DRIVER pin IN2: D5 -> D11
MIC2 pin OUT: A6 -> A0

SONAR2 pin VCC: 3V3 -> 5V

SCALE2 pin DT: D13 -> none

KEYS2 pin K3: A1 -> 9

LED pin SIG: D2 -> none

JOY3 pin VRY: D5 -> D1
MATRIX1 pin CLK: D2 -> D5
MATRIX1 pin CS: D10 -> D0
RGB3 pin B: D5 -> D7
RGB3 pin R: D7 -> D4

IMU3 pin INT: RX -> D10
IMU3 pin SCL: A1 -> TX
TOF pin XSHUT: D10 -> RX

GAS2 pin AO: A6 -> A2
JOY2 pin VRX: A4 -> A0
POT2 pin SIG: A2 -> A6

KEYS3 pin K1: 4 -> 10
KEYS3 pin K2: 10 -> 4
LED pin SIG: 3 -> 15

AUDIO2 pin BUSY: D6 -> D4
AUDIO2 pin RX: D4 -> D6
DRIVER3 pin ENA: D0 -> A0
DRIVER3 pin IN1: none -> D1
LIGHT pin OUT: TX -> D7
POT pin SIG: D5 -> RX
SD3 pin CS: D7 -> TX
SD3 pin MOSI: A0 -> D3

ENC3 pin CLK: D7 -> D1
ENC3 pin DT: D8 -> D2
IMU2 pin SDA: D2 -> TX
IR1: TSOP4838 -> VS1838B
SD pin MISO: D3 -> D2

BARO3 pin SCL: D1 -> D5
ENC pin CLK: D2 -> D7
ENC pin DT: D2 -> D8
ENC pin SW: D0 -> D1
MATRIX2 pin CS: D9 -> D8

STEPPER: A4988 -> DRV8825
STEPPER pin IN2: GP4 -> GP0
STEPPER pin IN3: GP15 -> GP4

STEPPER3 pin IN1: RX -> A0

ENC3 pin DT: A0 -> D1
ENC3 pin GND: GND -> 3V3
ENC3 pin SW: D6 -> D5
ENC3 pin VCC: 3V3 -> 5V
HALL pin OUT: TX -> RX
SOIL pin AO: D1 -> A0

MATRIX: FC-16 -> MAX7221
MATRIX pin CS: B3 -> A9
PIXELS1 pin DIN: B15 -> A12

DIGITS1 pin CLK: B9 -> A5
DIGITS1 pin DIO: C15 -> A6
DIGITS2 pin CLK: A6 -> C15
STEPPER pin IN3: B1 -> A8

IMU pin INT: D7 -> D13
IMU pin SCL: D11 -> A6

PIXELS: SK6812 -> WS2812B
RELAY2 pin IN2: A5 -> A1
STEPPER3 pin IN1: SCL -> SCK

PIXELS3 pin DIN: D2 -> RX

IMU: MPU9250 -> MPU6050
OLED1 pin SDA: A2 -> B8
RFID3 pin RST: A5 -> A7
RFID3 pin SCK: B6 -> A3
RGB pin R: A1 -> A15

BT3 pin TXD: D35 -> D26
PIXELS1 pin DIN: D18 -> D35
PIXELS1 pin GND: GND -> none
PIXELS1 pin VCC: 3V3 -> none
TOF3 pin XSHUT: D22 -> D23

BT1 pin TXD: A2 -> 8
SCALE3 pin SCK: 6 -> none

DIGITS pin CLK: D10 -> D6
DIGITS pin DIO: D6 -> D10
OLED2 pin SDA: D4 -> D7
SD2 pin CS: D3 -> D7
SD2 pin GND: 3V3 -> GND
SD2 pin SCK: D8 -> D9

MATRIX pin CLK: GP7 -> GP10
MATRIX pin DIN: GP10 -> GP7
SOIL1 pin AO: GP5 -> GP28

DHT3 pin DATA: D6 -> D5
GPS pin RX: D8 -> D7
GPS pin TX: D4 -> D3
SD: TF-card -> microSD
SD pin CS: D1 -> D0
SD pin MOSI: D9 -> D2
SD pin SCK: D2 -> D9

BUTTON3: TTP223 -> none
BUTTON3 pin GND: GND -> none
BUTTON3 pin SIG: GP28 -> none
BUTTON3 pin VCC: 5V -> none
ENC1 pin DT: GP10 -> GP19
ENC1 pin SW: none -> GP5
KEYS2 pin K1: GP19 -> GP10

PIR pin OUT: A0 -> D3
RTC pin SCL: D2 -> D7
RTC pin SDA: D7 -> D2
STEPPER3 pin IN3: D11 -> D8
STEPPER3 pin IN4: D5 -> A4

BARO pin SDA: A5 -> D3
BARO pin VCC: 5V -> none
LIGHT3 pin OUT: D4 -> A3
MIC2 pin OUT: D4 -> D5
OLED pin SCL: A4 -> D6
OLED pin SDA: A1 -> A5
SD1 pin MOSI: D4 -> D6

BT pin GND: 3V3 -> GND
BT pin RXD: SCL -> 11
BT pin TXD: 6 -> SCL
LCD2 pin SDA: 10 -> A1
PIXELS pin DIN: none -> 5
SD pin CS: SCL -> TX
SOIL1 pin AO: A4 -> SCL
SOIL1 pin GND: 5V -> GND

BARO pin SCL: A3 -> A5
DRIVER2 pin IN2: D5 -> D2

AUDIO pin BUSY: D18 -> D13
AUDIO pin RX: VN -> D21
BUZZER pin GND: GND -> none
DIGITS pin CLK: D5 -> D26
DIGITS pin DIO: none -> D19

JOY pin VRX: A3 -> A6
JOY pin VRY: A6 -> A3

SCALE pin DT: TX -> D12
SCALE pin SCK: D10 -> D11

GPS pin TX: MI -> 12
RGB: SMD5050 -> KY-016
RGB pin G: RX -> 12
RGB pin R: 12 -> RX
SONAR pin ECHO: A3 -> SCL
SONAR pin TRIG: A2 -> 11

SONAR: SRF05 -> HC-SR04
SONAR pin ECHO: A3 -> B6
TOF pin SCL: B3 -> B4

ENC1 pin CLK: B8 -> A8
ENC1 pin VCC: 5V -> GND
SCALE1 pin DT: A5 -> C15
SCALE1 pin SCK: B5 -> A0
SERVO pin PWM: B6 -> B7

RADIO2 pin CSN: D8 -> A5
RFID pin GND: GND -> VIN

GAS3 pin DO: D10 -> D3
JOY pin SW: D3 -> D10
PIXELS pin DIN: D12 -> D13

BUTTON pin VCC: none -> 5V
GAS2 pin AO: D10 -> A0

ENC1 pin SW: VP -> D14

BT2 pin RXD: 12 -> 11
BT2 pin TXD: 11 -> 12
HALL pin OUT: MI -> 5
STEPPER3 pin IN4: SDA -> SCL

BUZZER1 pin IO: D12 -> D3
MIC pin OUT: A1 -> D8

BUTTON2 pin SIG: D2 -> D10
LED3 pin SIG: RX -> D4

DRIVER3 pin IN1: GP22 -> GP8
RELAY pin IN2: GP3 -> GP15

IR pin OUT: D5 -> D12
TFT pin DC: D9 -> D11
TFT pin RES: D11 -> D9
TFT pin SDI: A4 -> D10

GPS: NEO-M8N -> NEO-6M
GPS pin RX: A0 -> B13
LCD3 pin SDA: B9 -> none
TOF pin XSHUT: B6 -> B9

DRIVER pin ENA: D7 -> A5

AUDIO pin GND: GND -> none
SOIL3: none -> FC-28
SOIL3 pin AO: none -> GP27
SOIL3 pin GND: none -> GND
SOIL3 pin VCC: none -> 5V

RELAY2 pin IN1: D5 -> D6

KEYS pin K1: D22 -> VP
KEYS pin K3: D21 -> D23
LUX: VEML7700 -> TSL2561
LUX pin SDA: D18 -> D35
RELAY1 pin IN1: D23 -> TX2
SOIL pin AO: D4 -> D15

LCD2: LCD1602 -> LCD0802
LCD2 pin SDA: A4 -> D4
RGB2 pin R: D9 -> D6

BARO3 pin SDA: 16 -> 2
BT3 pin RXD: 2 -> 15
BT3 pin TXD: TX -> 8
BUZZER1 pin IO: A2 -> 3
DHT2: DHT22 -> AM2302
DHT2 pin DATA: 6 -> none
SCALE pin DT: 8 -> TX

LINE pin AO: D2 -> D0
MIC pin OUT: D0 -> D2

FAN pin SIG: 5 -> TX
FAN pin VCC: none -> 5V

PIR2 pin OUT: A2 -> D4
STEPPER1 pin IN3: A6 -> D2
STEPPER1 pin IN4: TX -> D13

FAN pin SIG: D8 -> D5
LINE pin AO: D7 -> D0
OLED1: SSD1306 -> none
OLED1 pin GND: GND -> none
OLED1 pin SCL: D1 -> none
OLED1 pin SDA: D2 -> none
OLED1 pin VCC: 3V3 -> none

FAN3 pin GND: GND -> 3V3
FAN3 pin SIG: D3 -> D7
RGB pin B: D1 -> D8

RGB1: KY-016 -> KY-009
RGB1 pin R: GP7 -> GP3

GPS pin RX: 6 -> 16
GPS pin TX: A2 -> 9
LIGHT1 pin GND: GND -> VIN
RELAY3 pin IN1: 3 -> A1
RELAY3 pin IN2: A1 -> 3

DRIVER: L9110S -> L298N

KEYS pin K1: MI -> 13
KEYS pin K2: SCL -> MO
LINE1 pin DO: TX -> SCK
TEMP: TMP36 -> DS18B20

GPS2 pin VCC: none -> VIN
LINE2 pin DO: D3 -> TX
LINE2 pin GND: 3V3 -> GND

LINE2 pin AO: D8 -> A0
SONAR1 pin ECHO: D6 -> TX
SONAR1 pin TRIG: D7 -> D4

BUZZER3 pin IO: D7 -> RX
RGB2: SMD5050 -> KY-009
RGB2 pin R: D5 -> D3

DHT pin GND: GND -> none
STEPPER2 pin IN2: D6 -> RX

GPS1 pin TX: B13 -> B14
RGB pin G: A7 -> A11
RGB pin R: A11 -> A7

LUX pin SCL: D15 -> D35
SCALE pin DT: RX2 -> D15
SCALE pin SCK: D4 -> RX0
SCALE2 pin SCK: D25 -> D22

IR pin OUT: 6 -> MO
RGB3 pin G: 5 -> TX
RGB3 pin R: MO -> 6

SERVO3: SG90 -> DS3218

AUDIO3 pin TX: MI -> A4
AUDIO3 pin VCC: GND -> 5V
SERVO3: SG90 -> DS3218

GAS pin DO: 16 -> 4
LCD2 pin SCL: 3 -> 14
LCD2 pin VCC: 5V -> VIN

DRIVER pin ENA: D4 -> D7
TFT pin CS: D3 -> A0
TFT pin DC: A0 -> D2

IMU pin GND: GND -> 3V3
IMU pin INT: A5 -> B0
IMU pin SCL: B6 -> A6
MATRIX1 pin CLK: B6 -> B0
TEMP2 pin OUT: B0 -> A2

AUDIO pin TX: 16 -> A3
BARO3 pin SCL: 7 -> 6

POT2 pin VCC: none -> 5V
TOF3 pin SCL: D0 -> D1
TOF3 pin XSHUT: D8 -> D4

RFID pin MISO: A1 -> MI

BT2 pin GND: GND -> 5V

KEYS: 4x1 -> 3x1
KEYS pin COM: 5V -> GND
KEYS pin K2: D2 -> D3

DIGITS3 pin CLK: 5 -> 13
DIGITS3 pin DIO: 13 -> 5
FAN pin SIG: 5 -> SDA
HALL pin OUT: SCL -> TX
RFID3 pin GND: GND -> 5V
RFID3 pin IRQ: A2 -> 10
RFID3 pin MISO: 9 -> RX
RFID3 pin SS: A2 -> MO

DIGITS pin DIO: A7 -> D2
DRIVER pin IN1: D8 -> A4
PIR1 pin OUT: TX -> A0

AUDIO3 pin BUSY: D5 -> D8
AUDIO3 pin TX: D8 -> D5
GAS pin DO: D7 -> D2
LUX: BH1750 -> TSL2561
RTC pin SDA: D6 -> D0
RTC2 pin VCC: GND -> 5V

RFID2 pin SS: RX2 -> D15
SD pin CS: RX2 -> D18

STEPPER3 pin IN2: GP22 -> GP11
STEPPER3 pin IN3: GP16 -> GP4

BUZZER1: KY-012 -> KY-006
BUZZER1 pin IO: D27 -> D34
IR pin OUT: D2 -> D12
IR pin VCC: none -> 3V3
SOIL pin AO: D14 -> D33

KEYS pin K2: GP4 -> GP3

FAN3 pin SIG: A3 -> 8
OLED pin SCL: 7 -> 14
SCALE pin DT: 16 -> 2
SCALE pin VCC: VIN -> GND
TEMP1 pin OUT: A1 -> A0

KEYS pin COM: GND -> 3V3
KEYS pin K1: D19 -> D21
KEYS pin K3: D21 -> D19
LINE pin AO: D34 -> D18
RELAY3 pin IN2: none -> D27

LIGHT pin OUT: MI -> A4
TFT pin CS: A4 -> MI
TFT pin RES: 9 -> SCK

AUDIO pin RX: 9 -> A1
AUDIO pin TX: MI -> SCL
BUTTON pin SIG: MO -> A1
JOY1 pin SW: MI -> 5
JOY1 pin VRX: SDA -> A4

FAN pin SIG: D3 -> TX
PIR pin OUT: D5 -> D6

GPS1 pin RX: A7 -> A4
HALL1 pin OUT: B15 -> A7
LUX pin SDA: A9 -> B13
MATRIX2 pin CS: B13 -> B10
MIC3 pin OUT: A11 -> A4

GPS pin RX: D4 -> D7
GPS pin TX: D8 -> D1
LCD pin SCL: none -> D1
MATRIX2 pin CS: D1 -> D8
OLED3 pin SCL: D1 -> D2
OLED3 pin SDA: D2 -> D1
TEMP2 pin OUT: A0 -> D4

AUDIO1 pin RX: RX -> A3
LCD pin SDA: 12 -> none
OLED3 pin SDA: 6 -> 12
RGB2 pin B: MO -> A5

⁂

Aim of the task
Retype only this portion of the data above: the line containing "KEYS pin K2: GP4 -> GP3", the line containing "LUX pin SDA: A9 -> B13", and all lines between them, exactly.

Solution
KEYS pin K2: GP4 -> GP3

FAN3 pin SIG: A3 -> 8
OLED pin SCL: 7 -> 14
SCALE pin DT: 16 -> 2
SCALE pin VCC: VIN -> GND
TEMP1 pin OUT: A1 -> A0

KEYS pin COM: GND -> 3V3
KEYS pin K1: D19 -> D21
KEYS pin K3: D21 -> D19
LINE pin AO: D34 -> D18
RELAY3 pin IN2: none -> D27

LIGHT pin OUT: MI -> A4
TFT pin CS: A4 -> MI
TFT pin RES: 9 -> SCK

AUDIO pin RX: 9 -> A1
AUDIO pin TX: MI -> SCL
BUTTON pin SIG: MO -> A1
JOY1 pin SW: MI -> 5
JOY1 pin VRX: SDA -> A4

FAN pin SIG: D3 -> TX
PIR pin OUT: D5 -> D6

GPS1 pin RX: A7 -> A4
HALL1 pin OUT: B15 -> A7
LUX pin SDA: A9 -> B13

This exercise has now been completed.